[Change detection outputs]
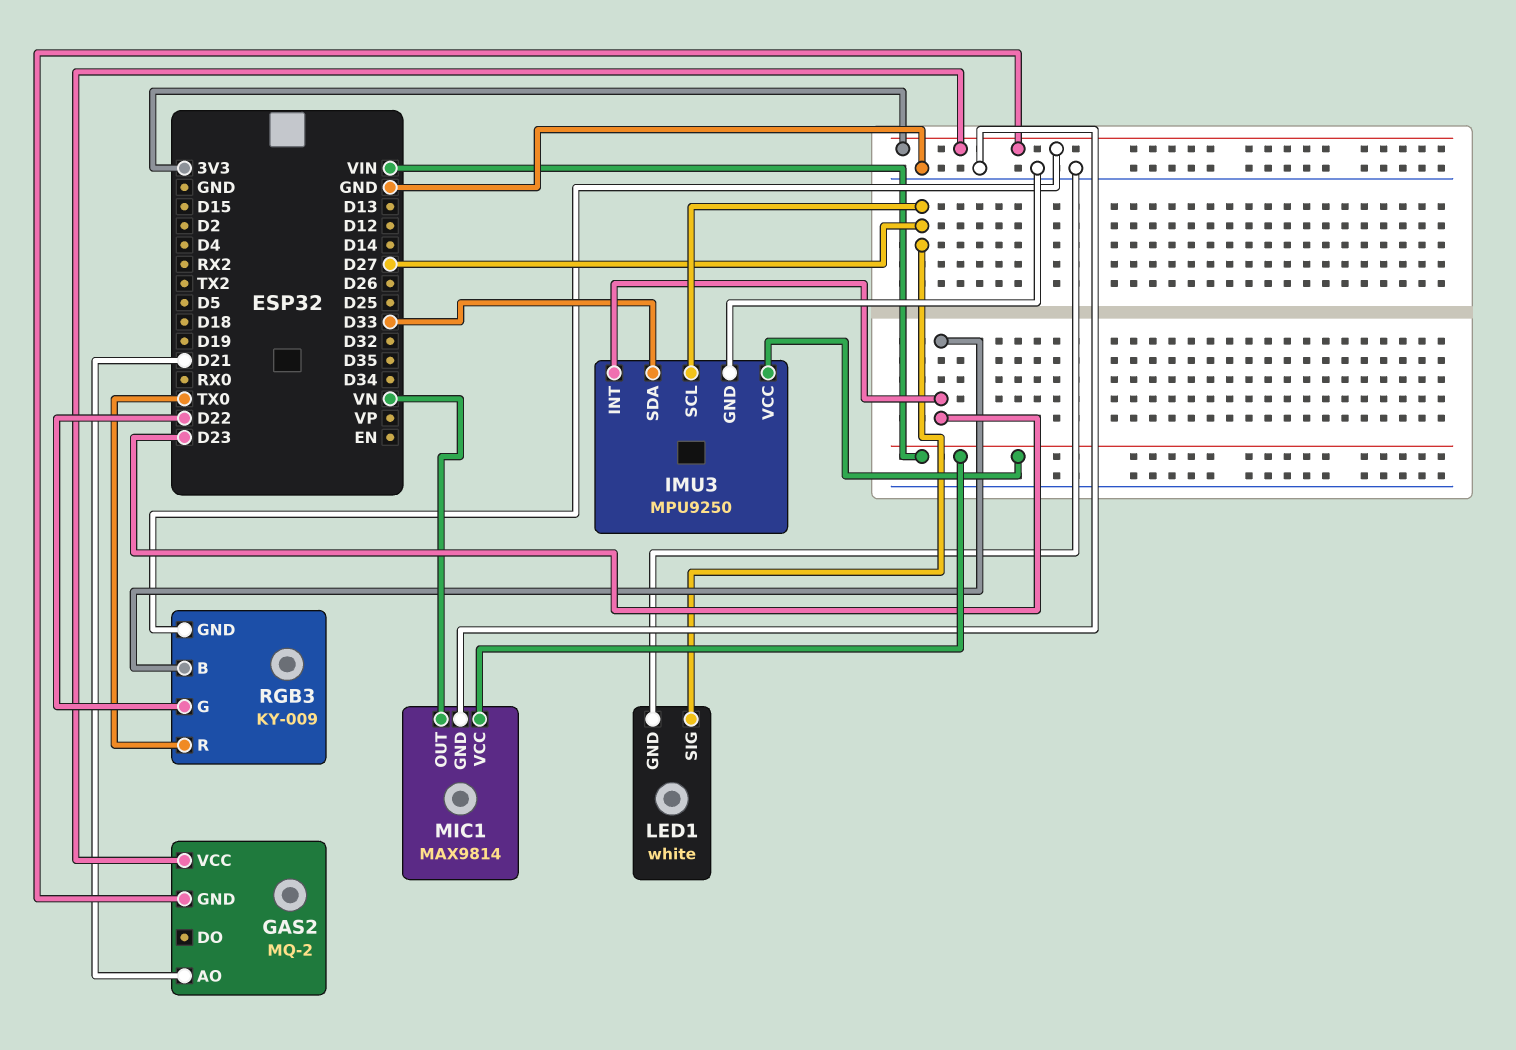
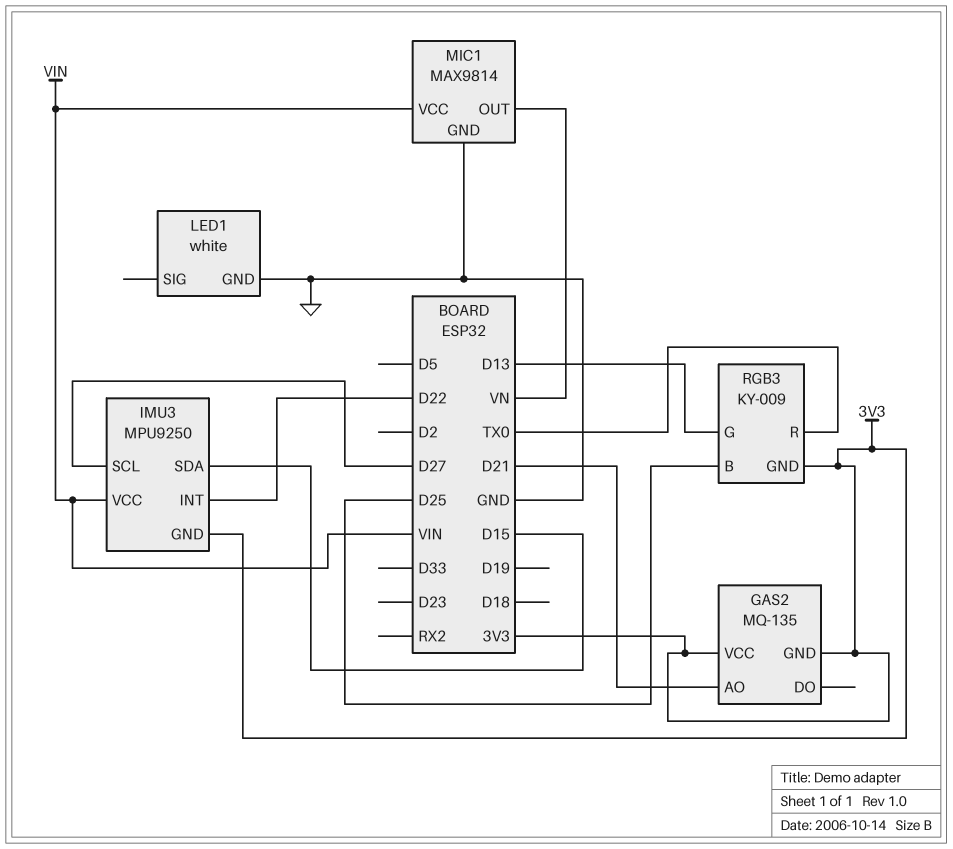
GAS2: MQ-2 -> MQ-135
IMU3 pin GND: GND -> 3V3
IMU3 pin INT: D23 -> D22
IMU3 pin SDA: D33 -> D15
LED1 pin SIG: D27 -> none
RGB3 pin B: D23 -> D25
RGB3 pin G: D22 -> D13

**Exercise aim:** Exactly as they appear, write out the lines from the one containing "IMU3 pin SDA: D33 -> D15" through the final line of the entries above, both included.

**The completed task:**
IMU3 pin SDA: D33 -> D15
LED1 pin SIG: D27 -> none
RGB3 pin B: D23 -> D25
RGB3 pin G: D22 -> D13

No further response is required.